#### TASK ITEM:
From the line containing "R3: 18k (N5, N14) -> 39k (N5, N14)" to the line containing "SW3: switch (GND, PWR_IN)" in the entries below, reproduce every line exactly, ends included. Nothing else belongs in the copy, and no pictures.

#### RECORDS SUPPLIED:
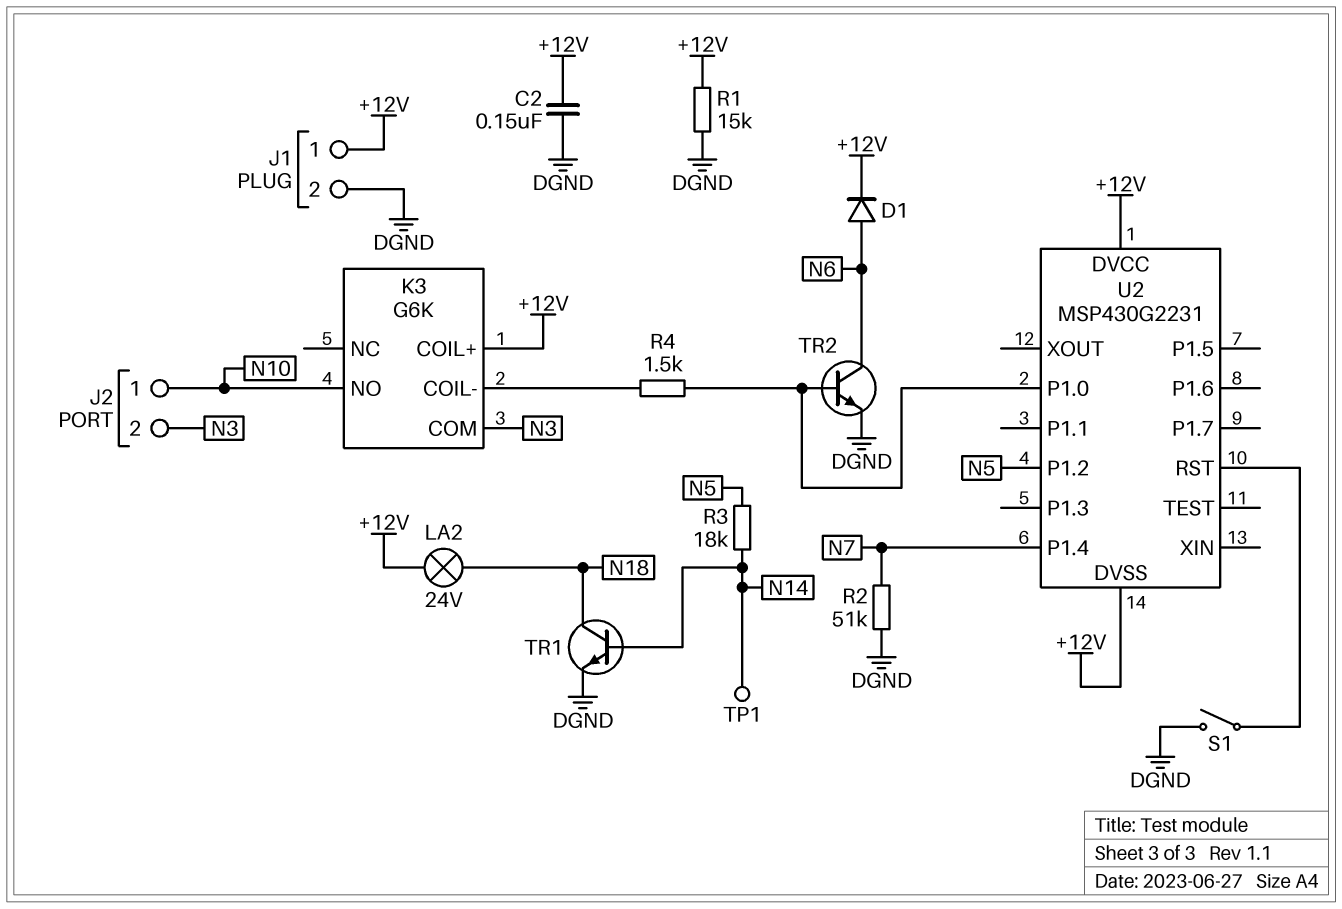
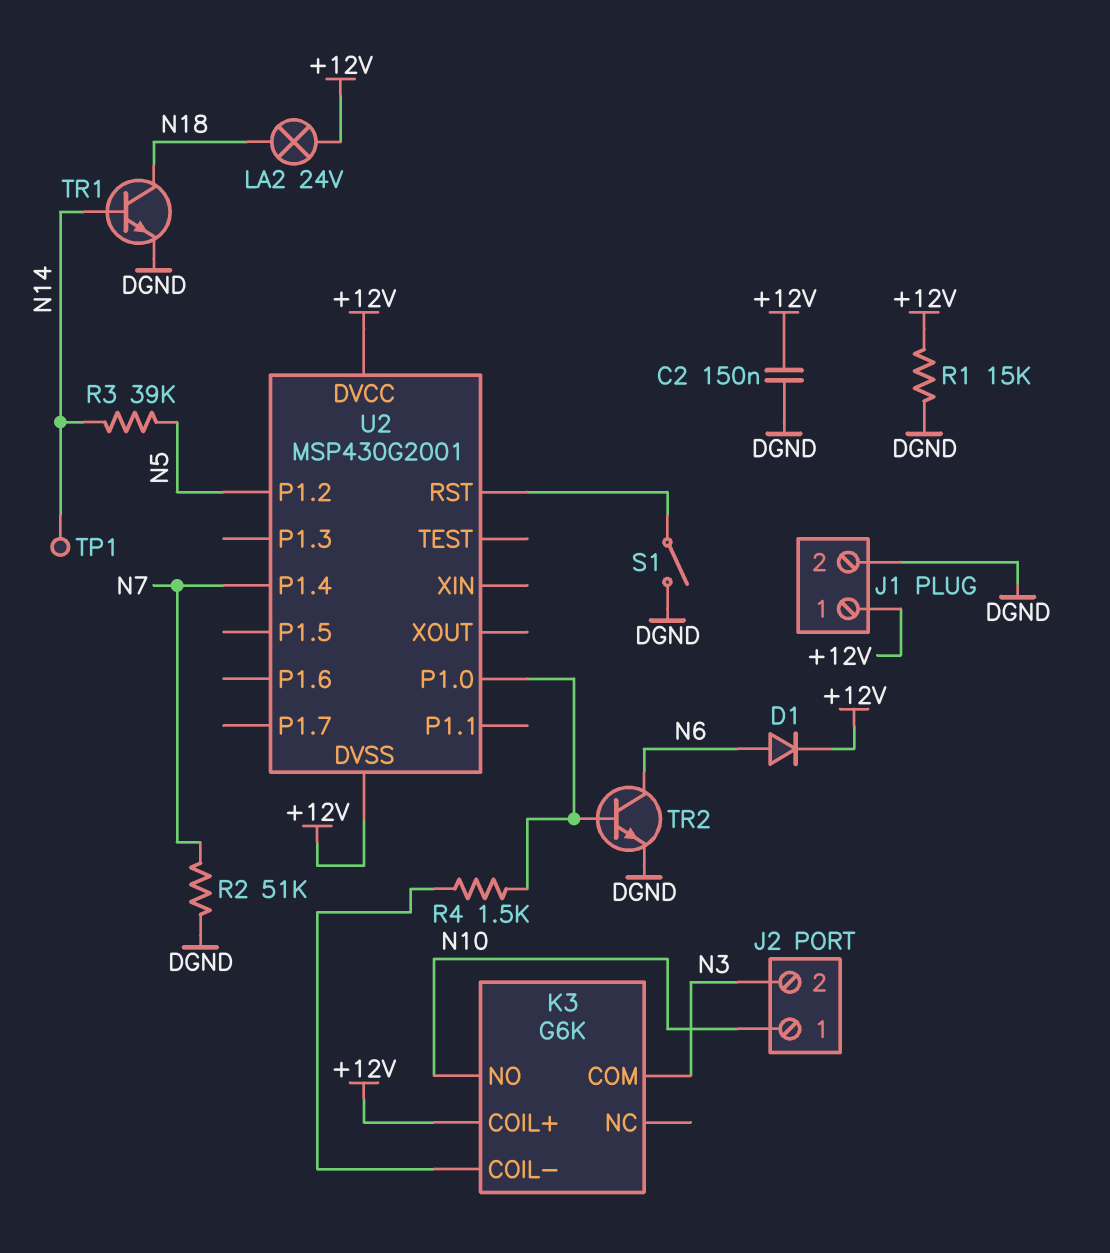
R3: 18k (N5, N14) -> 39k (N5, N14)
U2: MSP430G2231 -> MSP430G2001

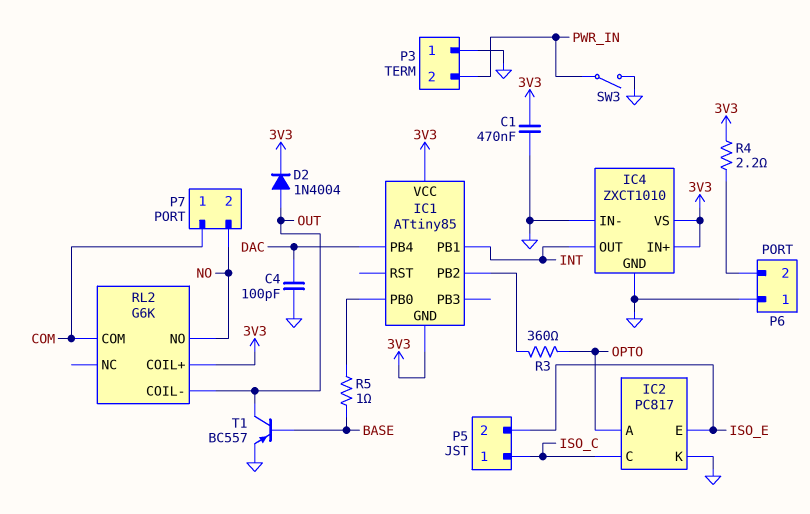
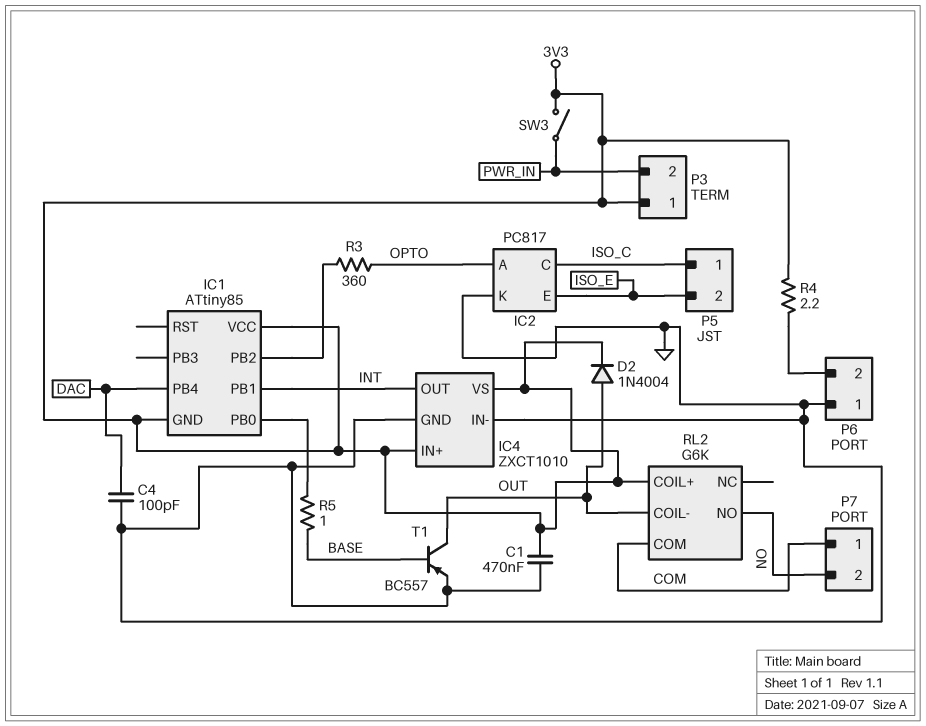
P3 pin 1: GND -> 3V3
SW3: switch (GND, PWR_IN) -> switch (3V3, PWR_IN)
...
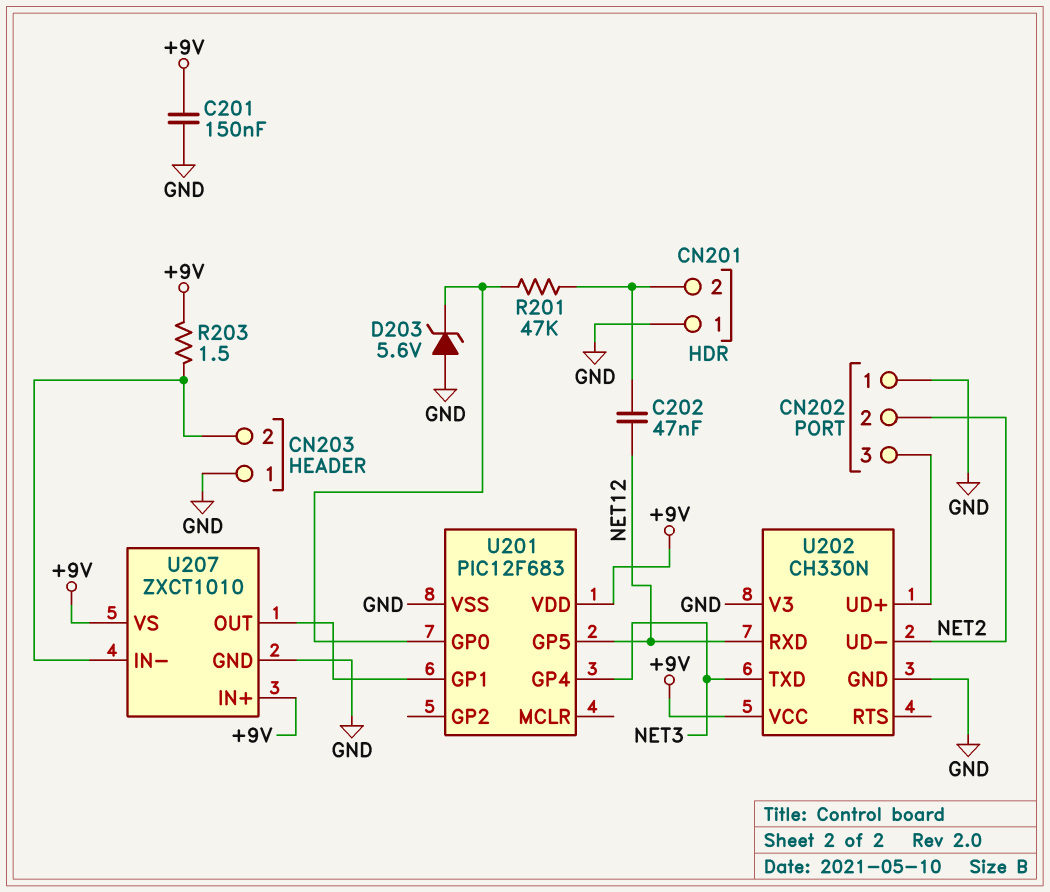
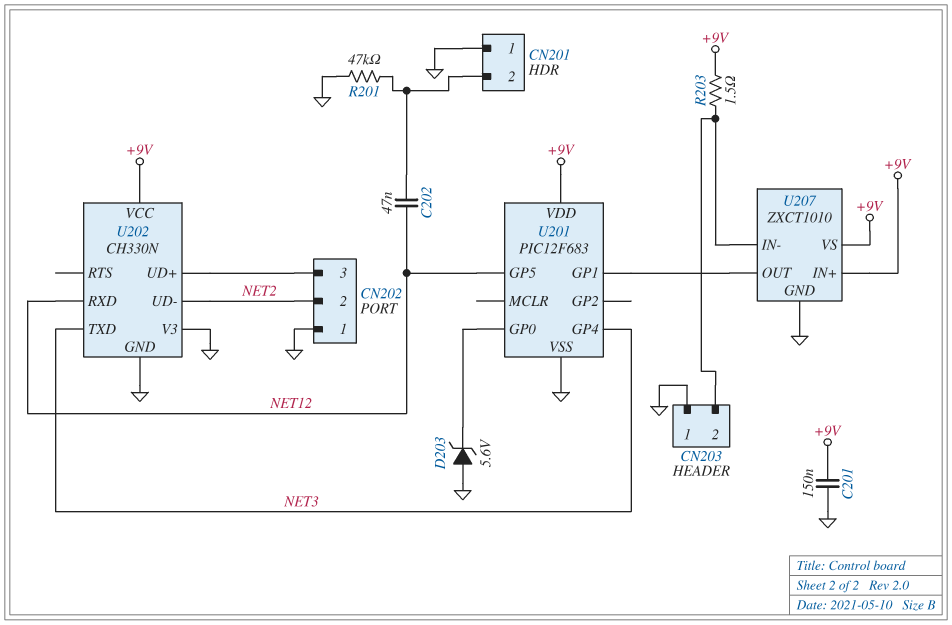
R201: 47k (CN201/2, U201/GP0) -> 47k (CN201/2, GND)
* * *
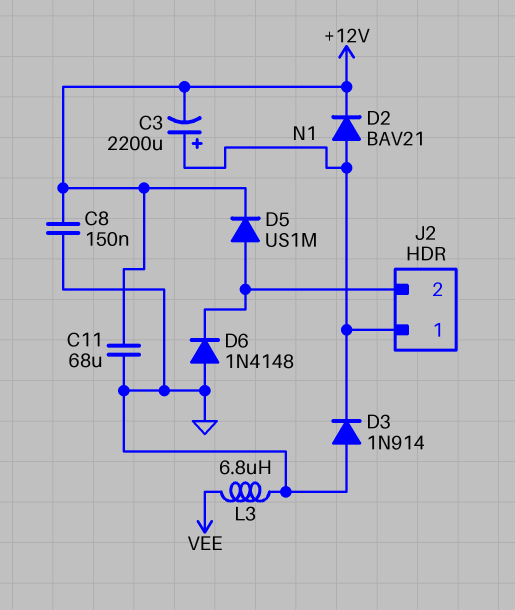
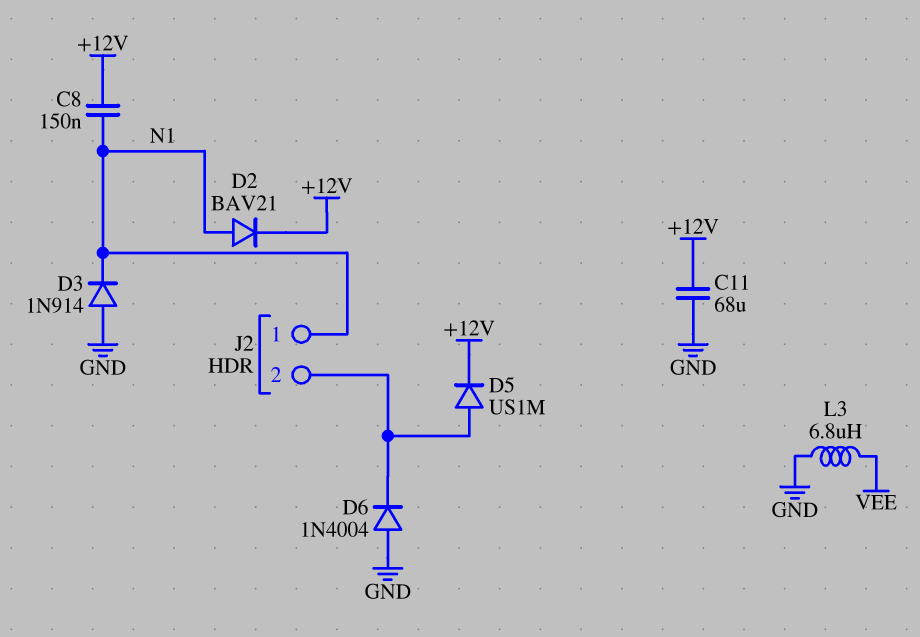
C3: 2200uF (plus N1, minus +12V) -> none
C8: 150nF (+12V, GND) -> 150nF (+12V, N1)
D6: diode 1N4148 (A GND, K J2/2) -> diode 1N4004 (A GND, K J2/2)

#### SOLVED EXERCISE:
R3: 18k (N5, N14) -> 39k (N5, N14)
U2: MSP430G2231 -> MSP430G2001

P3 pin 1: GND -> 3V3
SW3: switch (GND, PWR_IN) -> switch (3V3, PWR_IN)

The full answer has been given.